### [ABOUT THIS TASK]
What lines of the data below hold the string "blue"? Copy each one out.

### [RECORD EXTRACTS]
***

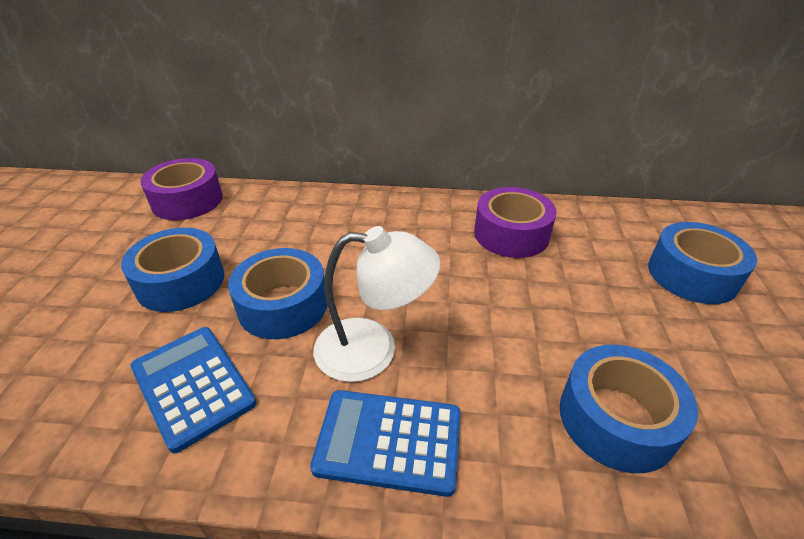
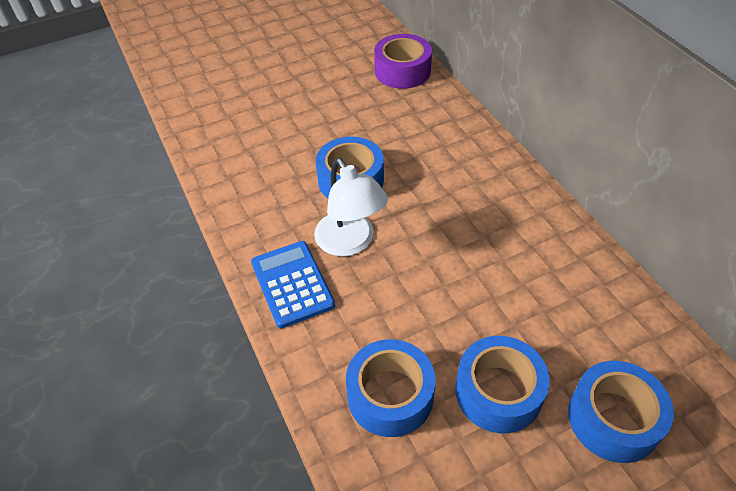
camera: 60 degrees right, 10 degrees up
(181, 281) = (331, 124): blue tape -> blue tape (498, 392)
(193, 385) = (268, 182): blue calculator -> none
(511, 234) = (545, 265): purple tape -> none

***

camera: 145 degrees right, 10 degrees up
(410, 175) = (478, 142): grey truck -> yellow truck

***

### [EXPECTED OUTPUT]
(181, 281) = (331, 124): blue tape -> blue tape (498, 392)
(193, 385) = (268, 182): blue calculator -> none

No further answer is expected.